Please give again every entry exactly as it appears, setting aside the pictures.

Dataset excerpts
------------------------------------------------------------
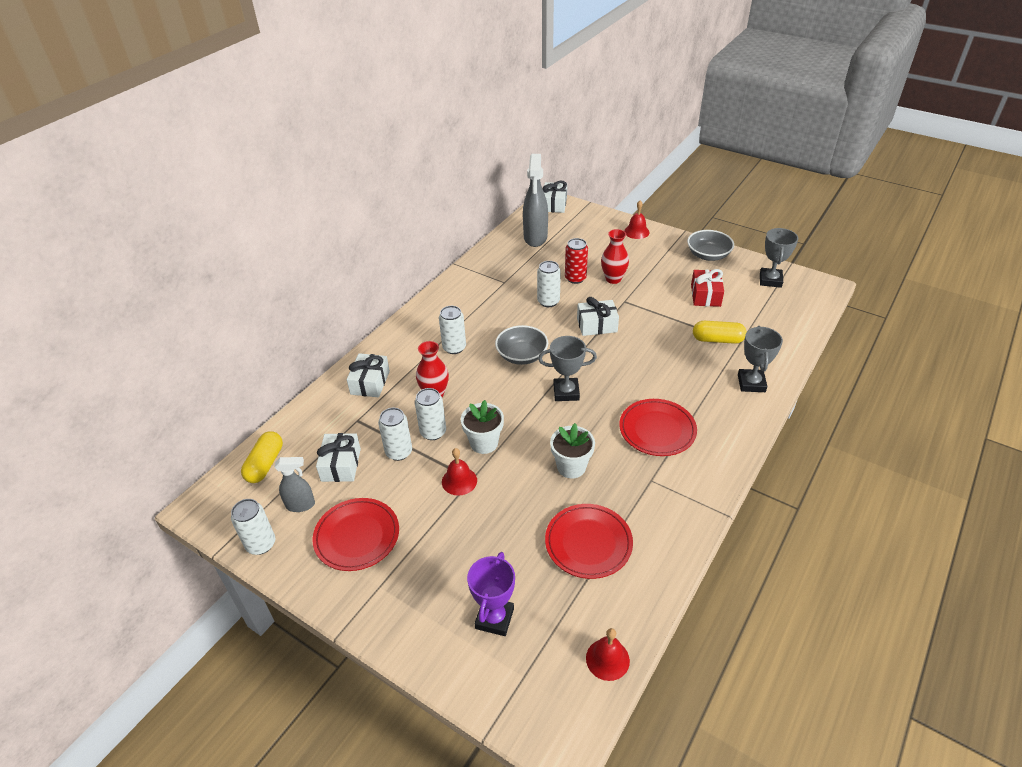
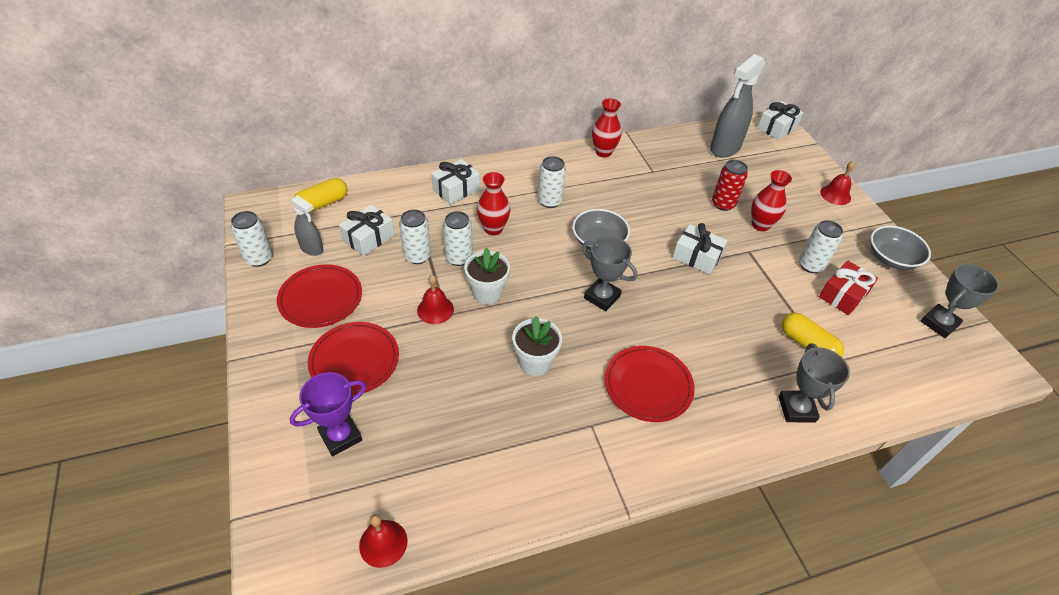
camera: 35 degrees right, 5 degrees up
(453, 288) = (603, 152): none -> red vase
(548, 301) = (674, 210): white can -> white can (810, 265)
(588, 543) = (476, 436): red plate -> red plate (354, 361)
(751, 383) = (796, 409): grey trophy -> grey trophy turned 45 degrees counterclockwise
------------------------------------------------------------
[Output]:
camera: 35 degrees right, 5 degrees up
(453, 288) = (603, 152): none -> red vase
(548, 301) = (674, 210): white can -> white can (810, 265)
(588, 543) = (476, 436): red plate -> red plate (354, 361)
(751, 383) = (796, 409): grey trophy -> grey trophy turned 45 degrees counterclockwise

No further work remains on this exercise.